=== Begin Enclosure ===
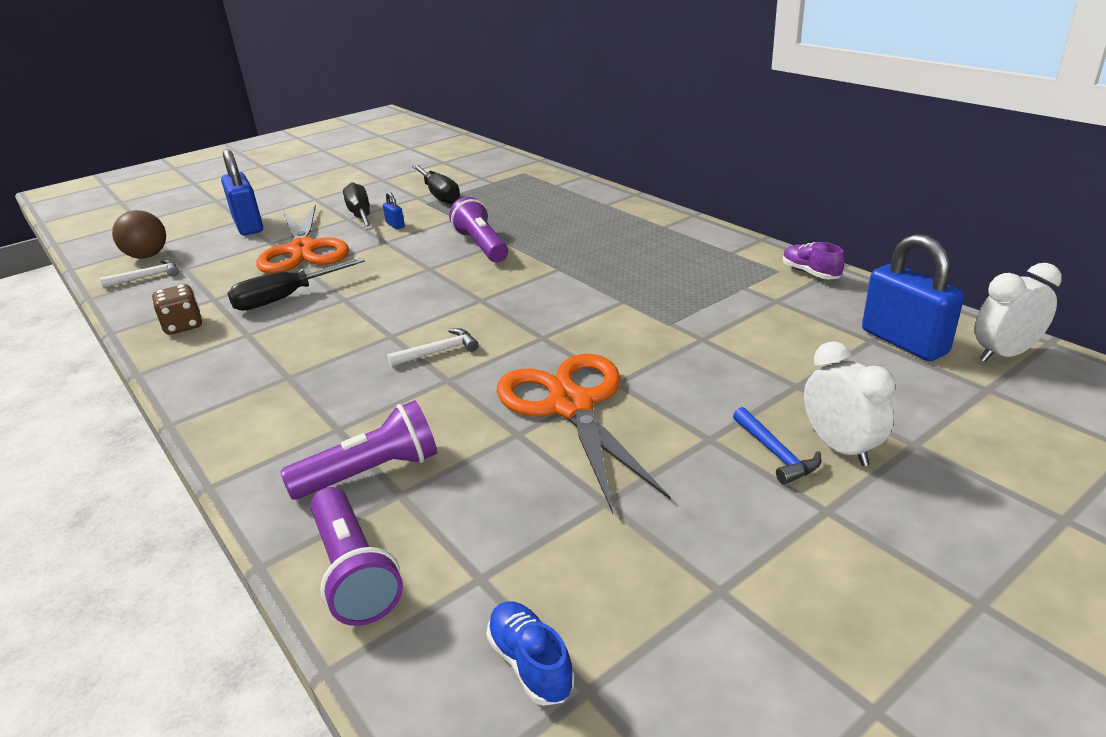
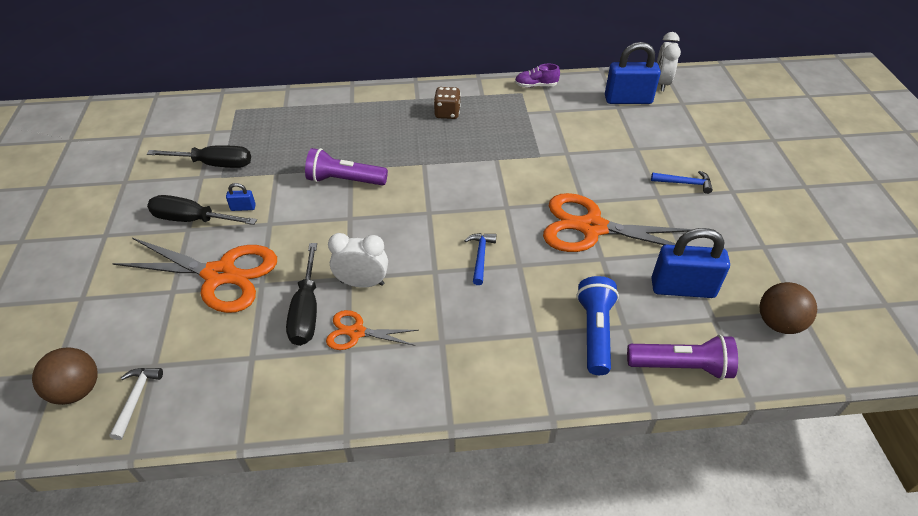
camera: 60 degrees left, 15 degrees up
(183, 326) = (285, 388): brown dice -> brown dice (447, 113)
(248, 225) = (106, 296): blue padlock -> blue padlock (682, 288)
(272, 330) = (356, 332): none -> orange scissors
(372, 472) = (595, 332): purple flashlight -> blue flashlight
(438, 351) = (480, 256): white hammer -> blue hammer
(530, 663) = (778, 323): blue shoe -> brown ball
(840, 448) = (694, 164): white clock -> white clock (362, 283)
=== End Enclosure ===
## Work item
Set down all the lines above exactly as they appear, with no pictures.

## Problem solution
camera: 60 degrees left, 15 degrees up
(183, 326) = (285, 388): brown dice -> brown dice (447, 113)
(248, 225) = (106, 296): blue padlock -> blue padlock (682, 288)
(272, 330) = (356, 332): none -> orange scissors
(372, 472) = (595, 332): purple flashlight -> blue flashlight
(438, 351) = (480, 256): white hammer -> blue hammer
(530, 663) = (778, 323): blue shoe -> brown ball
(840, 448) = (694, 164): white clock -> white clock (362, 283)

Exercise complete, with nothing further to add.